> _Task to complete_:
Reproduce each of the following items verbatim, line for line, with no changes to any text, punctuation, or coordinate values.

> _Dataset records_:
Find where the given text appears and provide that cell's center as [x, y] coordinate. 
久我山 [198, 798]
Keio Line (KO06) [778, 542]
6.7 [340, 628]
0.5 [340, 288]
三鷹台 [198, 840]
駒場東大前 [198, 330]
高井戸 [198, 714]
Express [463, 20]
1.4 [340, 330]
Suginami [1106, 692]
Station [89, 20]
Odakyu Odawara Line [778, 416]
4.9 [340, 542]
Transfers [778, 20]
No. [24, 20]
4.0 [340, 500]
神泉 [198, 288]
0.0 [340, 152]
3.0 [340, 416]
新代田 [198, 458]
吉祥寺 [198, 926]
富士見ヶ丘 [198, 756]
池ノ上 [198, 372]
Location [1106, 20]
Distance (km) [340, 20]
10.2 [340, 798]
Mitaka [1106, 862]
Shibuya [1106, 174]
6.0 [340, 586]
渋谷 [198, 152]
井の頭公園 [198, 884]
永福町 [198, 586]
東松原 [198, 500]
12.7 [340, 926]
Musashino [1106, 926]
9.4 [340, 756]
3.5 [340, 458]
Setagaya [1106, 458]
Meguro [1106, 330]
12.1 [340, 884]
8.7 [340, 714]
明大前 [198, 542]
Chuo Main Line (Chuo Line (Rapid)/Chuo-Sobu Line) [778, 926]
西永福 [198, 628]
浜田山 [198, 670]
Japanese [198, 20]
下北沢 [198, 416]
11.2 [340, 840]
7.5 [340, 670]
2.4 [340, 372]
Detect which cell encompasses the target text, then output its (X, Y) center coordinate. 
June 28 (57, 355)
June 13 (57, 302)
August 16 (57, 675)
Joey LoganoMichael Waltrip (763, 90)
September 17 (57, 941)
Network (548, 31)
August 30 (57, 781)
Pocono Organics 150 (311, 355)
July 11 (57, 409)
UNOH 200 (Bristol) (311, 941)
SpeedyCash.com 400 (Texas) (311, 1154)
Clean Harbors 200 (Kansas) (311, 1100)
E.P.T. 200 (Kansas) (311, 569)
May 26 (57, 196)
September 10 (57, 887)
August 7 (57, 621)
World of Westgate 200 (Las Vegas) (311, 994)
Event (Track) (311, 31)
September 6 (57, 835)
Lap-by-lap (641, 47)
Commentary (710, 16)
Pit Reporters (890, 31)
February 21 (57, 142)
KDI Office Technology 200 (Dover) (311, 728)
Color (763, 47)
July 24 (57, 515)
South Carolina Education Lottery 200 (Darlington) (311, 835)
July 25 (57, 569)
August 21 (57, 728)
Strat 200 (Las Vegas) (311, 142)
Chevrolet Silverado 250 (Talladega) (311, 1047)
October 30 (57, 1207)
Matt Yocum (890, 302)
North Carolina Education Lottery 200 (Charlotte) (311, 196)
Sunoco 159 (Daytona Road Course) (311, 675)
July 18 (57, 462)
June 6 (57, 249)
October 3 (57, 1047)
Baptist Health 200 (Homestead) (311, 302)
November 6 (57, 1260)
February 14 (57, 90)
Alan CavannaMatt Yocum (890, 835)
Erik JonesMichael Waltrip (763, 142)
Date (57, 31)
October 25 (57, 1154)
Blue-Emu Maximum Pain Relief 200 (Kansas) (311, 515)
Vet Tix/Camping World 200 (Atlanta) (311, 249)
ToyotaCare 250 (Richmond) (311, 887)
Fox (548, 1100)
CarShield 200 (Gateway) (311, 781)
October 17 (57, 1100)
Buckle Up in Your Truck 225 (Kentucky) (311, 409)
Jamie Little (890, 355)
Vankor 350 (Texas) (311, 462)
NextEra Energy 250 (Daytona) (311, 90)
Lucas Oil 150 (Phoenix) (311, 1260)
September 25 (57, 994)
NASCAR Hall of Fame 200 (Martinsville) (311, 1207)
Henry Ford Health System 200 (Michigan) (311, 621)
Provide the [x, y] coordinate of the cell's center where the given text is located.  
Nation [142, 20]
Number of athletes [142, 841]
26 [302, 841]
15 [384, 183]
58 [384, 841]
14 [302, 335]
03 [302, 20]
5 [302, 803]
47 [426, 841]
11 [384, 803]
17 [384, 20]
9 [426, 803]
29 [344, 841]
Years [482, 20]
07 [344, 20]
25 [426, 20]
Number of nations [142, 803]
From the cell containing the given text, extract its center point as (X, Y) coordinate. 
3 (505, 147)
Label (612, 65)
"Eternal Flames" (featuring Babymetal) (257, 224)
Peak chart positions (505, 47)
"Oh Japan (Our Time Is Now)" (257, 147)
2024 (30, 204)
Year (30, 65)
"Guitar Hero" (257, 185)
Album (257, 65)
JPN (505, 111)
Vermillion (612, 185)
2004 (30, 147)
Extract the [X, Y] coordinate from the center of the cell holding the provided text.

> _Solution_:
Find where the given text appears and provide that cell's center as [x, y] coordinate. 
久我山 [198, 798]
Keio Line (KO06) [778, 542]
6.7 [340, 628]
0.5 [340, 288]
三鷹台 [198, 840]
駒場東大前 [198, 330]
高井戸 [198, 714]
Express [463, 20]
1.4 [340, 330]
Suginami [1106, 692]
Station [89, 20]
Odakyu Odawara Line [778, 416]
4.9 [340, 542]
Transfers [778, 20]
No. [24, 20]
4.0 [340, 500]
神泉 [198, 288]
0.0 [340, 152]
3.0 [340, 416]
新代田 [198, 458]
吉祥寺 [198, 926]
富士見ヶ丘 [198, 756]
池ノ上 [198, 372]
Location [1106, 20]
Distance (km) [340, 20]
10.2 [340, 798]
Mitaka [1106, 862]
Shibuya [1106, 174]
6.0 [340, 586]
渋谷 [198, 152]
井の頭公園 [198, 884]
永福町 [198, 586]
東松原 [198, 500]
12.7 [340, 926]
Musashino [1106, 926]
9.4 [340, 756]
3.5 [340, 458]
Setagaya [1106, 458]
Meguro [1106, 330]
12.1 [340, 884]
8.7 [340, 714]
明大前 [198, 542]
Chuo Main Line (Chuo Line (Rapid)/Chuo-Sobu Line) [778, 926]
西永福 [198, 628]
浜田山 [198, 670]
Japanese [198, 20]
下北沢 [198, 416]
11.2 [340, 840]
7.5 [340, 670]
2.4 [340, 372]
Detect which cell encompasses the target text, then output its (X, Y) center coordinate. 
June 28 (57, 355)
June 13 (57, 302)
August 16 (57, 675)
Joey LoganoMichael Waltrip (763, 90)
September 17 (57, 941)
Network (548, 31)
August 30 (57, 781)
Pocono Organics 150 (311, 355)
July 11 (57, 409)
UNOH 200 (Bristol) (311, 941)
SpeedyCash.com 400 (Texas) (311, 1154)
Clean Harbors 200 (Kansas) (311, 1100)
E.P.T. 200 (Kansas) (311, 569)
May 26 (57, 196)
September 10 (57, 887)
August 7 (57, 621)
World of Westgate 200 (Las Vegas) (311, 994)
Event (Track) (311, 31)
September 6 (57, 835)
Lap-by-lap (641, 47)
Commentary (710, 16)
Pit Reporters (890, 31)
February 21 (57, 142)
KDI Office Technology 200 (Dover) (311, 728)
Color (763, 47)
July 24 (57, 515)
South Carolina Education Lottery 200 (Darlington) (311, 835)
July 25 (57, 569)
August 21 (57, 728)
Strat 200 (Las Vegas) (311, 142)
Chevrolet Silverado 250 (Talladega) (311, 1047)
October 30 (57, 1207)
Matt Yocum (890, 302)
North Carolina Education Lottery 200 (Charlotte) (311, 196)
Sunoco 159 (Daytona Road Course) (311, 675)
July 18 (57, 462)
June 6 (57, 249)
October 3 (57, 1047)
Baptist Health 200 (Homestead) (311, 302)
November 6 (57, 1260)
February 14 (57, 90)
Alan CavannaMatt Yocum (890, 835)
Erik JonesMichael Waltrip (763, 142)
Date (57, 31)
October 25 (57, 1154)
Blue-Emu Maximum Pain Relief 200 (Kansas) (311, 515)
Vet Tix/Camping World 200 (Atlanta) (311, 249)
ToyotaCare 250 (Richmond) (311, 887)
Fox (548, 1100)
CarShield 200 (Gateway) (311, 781)
October 17 (57, 1100)
Buckle Up in Your Truck 225 (Kentucky) (311, 409)
Jamie Little (890, 355)
Vankor 350 (Texas) (311, 462)
NextEra Energy 250 (Daytona) (311, 90)
Lucas Oil 150 (Phoenix) (311, 1260)
September 25 (57, 994)
NASCAR Hall of Fame 200 (Martinsville) (311, 1207)
Henry Ford Health System 200 (Michigan) (311, 621)
Provide the [x, y] coordinate of the cell's center where the given text is located.  
Nation [142, 20]
Number of athletes [142, 841]
26 [302, 841]
15 [384, 183]
58 [384, 841]
14 [302, 335]
03 [302, 20]
5 [302, 803]
47 [426, 841]
11 [384, 803]
17 [384, 20]
9 [426, 803]
29 [344, 841]
Years [482, 20]
07 [344, 20]
25 [426, 20]
Number of nations [142, 803]
From the cell containing the given text, extract its center point as (X, Y) coordinate. 
3 (505, 147)
Label (612, 65)
"Eternal Flames" (featuring Babymetal) (257, 224)
Peak chart positions (505, 47)
"Oh Japan (Our Time Is Now)" (257, 147)
2024 (30, 204)
Year (30, 65)
"Guitar Hero" (257, 185)
Album (257, 65)
JPN (505, 111)
Vermillion (612, 185)
2004 (30, 147)
Extract the [X, Y] coordinate from the center of the cell holding the provided text.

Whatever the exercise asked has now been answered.